Within the listing below, filter for "letter" and copy every matching line.

------ EXTRACTED RECORDS

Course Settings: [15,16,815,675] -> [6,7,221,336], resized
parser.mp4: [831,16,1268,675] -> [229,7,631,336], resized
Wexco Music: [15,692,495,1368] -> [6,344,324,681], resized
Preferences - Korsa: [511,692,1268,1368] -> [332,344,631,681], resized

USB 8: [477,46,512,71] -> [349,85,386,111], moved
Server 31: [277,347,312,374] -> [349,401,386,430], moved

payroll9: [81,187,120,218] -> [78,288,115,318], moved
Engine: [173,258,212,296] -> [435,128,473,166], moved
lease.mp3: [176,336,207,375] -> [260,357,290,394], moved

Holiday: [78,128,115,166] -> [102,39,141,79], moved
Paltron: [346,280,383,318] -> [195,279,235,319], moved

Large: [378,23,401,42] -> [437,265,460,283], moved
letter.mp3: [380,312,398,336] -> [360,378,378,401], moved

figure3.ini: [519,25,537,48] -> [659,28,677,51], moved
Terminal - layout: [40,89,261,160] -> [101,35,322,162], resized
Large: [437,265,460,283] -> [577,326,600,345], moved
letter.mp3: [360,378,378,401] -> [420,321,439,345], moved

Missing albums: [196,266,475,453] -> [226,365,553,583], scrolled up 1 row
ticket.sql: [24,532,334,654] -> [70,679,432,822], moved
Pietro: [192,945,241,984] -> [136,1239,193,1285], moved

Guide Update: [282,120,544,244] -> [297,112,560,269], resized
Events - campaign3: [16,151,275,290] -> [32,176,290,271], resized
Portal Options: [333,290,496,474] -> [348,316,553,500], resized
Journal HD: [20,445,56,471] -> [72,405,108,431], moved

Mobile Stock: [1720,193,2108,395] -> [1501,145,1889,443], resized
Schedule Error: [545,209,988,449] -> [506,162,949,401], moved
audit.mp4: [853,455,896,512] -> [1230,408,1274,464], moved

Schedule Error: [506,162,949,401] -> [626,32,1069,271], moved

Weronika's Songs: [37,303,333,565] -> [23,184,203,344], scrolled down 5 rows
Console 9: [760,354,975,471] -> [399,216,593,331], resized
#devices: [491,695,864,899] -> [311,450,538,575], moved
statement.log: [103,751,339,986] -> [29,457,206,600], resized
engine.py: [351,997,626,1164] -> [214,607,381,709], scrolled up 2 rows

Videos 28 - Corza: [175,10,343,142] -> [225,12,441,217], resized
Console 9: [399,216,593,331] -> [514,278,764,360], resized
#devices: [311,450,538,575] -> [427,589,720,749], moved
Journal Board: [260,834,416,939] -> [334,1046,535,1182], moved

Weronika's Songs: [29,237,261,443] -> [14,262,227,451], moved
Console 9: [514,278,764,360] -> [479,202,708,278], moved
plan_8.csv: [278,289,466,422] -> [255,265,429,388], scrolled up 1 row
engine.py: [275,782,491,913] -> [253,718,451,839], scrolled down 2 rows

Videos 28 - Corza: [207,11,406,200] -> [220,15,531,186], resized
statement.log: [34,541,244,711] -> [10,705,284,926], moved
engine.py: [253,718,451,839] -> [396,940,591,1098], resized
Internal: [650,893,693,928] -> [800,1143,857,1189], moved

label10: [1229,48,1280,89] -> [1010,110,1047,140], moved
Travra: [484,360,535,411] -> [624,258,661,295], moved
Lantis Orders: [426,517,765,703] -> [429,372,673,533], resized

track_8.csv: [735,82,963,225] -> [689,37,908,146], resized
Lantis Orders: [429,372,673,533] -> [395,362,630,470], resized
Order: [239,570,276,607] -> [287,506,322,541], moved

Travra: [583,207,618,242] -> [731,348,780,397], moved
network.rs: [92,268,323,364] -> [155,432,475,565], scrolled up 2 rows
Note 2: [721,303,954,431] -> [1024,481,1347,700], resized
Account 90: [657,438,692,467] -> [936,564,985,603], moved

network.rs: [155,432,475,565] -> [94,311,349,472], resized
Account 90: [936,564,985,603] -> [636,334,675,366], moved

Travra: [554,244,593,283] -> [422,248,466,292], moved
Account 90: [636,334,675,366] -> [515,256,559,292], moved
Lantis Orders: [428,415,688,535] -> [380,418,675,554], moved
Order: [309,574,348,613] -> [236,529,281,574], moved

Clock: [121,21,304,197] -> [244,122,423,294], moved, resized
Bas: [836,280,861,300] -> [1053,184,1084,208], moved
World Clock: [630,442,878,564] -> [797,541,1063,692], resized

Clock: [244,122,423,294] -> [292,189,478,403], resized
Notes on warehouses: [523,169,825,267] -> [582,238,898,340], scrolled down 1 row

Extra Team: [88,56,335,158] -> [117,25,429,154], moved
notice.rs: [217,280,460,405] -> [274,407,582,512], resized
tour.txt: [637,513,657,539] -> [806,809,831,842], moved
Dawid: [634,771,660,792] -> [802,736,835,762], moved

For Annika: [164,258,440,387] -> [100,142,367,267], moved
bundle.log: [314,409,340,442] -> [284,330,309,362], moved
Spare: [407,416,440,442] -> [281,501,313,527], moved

------------

* [TASK RESULT]:
letter.mp3: [380,312,398,336] -> [360,378,378,401], moved
letter.mp3: [360,378,378,401] -> [420,321,439,345], moved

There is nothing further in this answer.